__Exercise__
Could you print exactly the lines of the listing below, starting at the line that has "CN1 pin 3: +9V -> FILT" and ending at the line that has "R201: 6.8k (+5V, DGND) -> 6.8k (+5V, N005)", and only those lines?

__Source information__
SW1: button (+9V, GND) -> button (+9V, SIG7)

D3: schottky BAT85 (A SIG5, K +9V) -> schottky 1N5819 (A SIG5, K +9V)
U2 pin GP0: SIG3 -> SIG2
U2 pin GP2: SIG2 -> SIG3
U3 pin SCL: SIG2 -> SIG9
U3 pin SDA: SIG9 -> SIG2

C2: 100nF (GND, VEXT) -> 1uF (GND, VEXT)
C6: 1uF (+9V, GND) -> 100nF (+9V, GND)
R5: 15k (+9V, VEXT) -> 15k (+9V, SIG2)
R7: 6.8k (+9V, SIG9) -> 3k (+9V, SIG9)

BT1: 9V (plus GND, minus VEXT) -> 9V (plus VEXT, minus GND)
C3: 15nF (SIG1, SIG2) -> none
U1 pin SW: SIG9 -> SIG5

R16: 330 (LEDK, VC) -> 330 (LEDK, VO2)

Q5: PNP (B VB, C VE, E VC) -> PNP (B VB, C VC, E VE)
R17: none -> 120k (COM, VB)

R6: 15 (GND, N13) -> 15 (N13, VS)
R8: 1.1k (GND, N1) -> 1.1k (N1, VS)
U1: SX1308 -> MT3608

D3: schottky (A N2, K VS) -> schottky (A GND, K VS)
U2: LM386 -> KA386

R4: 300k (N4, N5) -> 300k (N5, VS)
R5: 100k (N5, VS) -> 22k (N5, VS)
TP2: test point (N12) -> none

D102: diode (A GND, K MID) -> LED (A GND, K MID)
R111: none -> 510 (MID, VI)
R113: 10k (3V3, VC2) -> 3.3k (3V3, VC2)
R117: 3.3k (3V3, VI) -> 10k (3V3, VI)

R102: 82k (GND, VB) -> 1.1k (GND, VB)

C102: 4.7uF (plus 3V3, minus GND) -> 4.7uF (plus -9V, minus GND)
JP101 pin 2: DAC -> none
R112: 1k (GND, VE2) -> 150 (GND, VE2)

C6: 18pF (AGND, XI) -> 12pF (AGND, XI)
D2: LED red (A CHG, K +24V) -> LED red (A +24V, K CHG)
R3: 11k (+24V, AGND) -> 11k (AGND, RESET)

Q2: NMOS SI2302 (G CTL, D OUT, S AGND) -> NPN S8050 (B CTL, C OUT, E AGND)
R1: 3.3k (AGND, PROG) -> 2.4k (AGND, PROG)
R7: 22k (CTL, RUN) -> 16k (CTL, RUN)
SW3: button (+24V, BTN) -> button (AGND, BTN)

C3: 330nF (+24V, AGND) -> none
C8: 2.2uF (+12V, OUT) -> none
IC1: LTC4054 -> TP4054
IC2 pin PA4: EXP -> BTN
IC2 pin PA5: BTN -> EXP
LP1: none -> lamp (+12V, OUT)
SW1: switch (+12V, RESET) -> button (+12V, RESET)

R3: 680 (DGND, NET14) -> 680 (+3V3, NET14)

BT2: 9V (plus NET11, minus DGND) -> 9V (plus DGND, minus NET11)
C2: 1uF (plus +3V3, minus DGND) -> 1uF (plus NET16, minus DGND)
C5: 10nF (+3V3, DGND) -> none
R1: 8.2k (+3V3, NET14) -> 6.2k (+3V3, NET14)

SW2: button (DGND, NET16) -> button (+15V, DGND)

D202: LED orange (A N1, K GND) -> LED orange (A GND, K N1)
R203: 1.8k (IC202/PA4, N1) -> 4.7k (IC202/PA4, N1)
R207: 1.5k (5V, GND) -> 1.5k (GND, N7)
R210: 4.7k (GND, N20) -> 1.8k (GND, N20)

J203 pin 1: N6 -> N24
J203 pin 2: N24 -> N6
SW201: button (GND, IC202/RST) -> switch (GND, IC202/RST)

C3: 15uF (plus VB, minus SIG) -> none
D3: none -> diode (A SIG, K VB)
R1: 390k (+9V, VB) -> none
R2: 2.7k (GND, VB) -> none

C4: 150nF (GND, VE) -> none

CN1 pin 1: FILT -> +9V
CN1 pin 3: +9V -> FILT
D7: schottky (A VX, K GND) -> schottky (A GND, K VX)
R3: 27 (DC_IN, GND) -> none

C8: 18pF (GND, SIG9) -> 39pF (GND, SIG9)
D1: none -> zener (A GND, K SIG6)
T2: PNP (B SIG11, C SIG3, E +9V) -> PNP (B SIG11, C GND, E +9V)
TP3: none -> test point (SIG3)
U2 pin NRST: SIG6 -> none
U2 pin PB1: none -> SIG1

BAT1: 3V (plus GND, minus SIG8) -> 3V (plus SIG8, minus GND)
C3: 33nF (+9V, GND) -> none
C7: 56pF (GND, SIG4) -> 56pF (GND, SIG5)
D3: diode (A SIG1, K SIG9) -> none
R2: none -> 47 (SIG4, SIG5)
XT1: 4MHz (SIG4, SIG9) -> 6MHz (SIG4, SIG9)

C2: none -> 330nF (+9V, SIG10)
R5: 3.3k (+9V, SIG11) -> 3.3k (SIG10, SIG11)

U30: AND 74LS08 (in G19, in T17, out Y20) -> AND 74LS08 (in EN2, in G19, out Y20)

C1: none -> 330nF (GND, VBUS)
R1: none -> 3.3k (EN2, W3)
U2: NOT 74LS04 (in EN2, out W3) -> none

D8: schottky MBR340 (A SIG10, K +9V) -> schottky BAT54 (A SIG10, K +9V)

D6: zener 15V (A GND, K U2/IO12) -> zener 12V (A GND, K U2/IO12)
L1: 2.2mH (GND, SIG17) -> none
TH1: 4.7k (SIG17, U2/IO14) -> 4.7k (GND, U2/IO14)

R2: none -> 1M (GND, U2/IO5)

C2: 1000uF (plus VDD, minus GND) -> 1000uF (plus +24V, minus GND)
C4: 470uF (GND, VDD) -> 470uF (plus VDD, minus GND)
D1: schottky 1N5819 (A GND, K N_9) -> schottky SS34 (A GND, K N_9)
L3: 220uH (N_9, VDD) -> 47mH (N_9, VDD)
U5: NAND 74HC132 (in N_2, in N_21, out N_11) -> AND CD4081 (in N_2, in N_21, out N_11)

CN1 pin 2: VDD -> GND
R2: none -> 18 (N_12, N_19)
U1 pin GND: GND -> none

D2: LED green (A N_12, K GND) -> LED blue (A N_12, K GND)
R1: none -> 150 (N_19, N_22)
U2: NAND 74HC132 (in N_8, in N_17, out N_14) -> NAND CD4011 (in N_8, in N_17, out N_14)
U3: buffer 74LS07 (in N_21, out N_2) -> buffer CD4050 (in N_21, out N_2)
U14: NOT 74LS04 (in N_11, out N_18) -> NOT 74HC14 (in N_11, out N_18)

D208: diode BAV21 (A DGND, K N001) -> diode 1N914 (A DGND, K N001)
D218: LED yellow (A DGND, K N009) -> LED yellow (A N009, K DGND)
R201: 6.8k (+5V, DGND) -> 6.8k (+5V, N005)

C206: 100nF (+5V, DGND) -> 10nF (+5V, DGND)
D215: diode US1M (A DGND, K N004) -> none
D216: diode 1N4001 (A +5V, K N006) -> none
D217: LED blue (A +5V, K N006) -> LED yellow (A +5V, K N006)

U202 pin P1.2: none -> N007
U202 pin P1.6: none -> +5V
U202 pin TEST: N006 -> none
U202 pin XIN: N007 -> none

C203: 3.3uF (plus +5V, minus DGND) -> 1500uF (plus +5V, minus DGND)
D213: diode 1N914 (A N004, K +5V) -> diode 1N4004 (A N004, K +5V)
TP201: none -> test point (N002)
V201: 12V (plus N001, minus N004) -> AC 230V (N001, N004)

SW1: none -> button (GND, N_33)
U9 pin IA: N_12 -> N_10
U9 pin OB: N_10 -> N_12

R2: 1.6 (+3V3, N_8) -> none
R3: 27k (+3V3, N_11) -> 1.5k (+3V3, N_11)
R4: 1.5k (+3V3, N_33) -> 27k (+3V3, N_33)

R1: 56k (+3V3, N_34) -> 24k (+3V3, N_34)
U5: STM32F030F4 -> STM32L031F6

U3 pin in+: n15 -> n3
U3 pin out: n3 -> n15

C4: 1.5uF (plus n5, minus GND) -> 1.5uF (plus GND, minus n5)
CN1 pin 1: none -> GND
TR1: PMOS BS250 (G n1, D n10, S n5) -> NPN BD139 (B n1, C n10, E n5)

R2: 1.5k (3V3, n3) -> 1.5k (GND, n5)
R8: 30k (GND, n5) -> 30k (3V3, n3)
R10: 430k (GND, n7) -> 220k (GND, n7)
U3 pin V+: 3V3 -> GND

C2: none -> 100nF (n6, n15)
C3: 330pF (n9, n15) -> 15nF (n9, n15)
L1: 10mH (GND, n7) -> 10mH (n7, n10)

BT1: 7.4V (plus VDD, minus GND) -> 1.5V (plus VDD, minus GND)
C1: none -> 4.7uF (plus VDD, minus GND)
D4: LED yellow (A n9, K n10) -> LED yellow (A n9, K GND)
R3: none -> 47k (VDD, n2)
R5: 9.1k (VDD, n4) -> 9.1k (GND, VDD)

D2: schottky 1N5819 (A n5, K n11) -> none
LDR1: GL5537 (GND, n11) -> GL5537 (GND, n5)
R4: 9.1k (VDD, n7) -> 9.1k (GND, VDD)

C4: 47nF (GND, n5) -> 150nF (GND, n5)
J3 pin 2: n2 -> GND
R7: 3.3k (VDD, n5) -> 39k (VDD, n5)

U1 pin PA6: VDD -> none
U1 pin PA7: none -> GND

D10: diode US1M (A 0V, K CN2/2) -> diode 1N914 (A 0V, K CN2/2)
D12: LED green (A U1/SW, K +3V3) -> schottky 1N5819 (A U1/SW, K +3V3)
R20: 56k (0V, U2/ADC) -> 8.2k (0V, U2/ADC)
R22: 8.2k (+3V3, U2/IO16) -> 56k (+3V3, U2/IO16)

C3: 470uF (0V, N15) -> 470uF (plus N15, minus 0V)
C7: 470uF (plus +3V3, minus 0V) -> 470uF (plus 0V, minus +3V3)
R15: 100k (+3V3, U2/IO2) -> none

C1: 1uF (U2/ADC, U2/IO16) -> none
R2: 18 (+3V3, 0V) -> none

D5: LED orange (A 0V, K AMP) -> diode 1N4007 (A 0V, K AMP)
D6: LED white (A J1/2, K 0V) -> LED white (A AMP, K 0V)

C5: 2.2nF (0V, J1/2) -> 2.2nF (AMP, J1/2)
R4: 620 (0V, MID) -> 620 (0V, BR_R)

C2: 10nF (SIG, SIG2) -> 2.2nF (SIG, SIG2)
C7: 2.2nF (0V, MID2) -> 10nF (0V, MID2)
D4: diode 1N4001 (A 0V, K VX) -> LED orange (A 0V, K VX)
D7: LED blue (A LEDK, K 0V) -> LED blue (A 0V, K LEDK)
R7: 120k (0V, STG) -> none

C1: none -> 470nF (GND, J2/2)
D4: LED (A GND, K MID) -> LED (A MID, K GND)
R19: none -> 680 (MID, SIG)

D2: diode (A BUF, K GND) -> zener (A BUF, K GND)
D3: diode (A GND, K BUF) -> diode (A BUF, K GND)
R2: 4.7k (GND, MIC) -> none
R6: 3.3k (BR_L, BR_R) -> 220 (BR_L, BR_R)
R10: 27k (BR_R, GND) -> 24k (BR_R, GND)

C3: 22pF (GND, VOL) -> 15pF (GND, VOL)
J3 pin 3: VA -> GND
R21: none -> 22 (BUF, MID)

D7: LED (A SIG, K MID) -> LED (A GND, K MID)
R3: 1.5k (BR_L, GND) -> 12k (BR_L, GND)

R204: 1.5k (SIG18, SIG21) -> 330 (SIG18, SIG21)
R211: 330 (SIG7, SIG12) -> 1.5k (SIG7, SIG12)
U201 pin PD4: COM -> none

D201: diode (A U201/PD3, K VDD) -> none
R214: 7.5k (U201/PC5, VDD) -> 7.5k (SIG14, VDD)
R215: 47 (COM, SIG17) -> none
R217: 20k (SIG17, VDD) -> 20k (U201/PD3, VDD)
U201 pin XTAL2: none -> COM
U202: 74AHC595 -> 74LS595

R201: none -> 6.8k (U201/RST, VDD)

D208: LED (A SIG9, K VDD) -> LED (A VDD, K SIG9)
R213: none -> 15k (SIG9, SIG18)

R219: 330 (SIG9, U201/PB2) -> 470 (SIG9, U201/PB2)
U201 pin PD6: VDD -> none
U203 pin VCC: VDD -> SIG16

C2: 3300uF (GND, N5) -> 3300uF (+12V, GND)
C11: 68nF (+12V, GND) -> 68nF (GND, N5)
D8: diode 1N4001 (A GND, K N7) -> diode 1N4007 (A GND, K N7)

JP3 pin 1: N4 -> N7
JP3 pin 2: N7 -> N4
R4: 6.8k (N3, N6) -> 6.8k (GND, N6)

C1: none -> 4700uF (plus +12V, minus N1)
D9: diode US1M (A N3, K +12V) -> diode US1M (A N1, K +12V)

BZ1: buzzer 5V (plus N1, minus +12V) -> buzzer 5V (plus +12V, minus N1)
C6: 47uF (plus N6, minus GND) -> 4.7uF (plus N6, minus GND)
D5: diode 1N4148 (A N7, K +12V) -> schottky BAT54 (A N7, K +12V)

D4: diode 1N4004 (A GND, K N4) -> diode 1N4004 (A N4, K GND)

__Worked solution__
CN1 pin 3: +9V -> FILT
D7: schottky (A VX, K GND) -> schottky (A GND, K VX)
R3: 27 (DC_IN, GND) -> none

C8: 18pF (GND, SIG9) -> 39pF (GND, SIG9)
D1: none -> zener (A GND, K SIG6)
T2: PNP (B SIG11, C SIG3, E +9V) -> PNP (B SIG11, C GND, E +9V)
TP3: none -> test point (SIG3)
U2 pin NRST: SIG6 -> none
U2 pin PB1: none -> SIG1

BAT1: 3V (plus GND, minus SIG8) -> 3V (plus SIG8, minus GND)
C3: 33nF (+9V, GND) -> none
C7: 56pF (GND, SIG4) -> 56pF (GND, SIG5)
D3: diode (A SIG1, K SIG9) -> none
R2: none -> 47 (SIG4, SIG5)
XT1: 4MHz (SIG4, SIG9) -> 6MHz (SIG4, SIG9)

C2: none -> 330nF (+9V, SIG10)
R5: 3.3k (+9V, SIG11) -> 3.3k (SIG10, SIG11)

U30: AND 74LS08 (in G19, in T17, out Y20) -> AND 74LS08 (in EN2, in G19, out Y20)

C1: none -> 330nF (GND, VBUS)
R1: none -> 3.3k (EN2, W3)
U2: NOT 74LS04 (in EN2, out W3) -> none

D8: schottky MBR340 (A SIG10, K +9V) -> schottky BAT54 (A SIG10, K +9V)

D6: zener 15V (A GND, K U2/IO12) -> zener 12V (A GND, K U2/IO12)
L1: 2.2mH (GND, SIG17) -> none
TH1: 4.7k (SIG17, U2/IO14) -> 4.7k (GND, U2/IO14)

R2: none -> 1M (GND, U2/IO5)

C2: 1000uF (plus VDD, minus GND) -> 1000uF (plus +24V, minus GND)
C4: 470uF (GND, VDD) -> 470uF (plus VDD, minus GND)
D1: schottky 1N5819 (A GND, K N_9) -> schottky SS34 (A GND, K N_9)
L3: 220uH (N_9, VDD) -> 47mH (N_9, VDD)
U5: NAND 74HC132 (in N_2, in N_21, out N_11) -> AND CD4081 (in N_2, in N_21, out N_11)

CN1 pin 2: VDD -> GND
R2: none -> 18 (N_12, N_19)
U1 pin GND: GND -> none

D2: LED green (A N_12, K GND) -> LED blue (A N_12, K GND)
R1: none -> 150 (N_19, N_22)
U2: NAND 74HC132 (in N_8, in N_17, out N_14) -> NAND CD4011 (in N_8, in N_17, out N_14)
U3: buffer 74LS07 (in N_21, out N_2) -> buffer CD4050 (in N_21, out N_2)
U14: NOT 74LS04 (in N_11, out N_18) -> NOT 74HC14 (in N_11, out N_18)

D208: diode BAV21 (A DGND, K N001) -> diode 1N914 (A DGND, K N001)
D218: LED yellow (A DGND, K N009) -> LED yellow (A N009, K DGND)
R201: 6.8k (+5V, DGND) -> 6.8k (+5V, N005)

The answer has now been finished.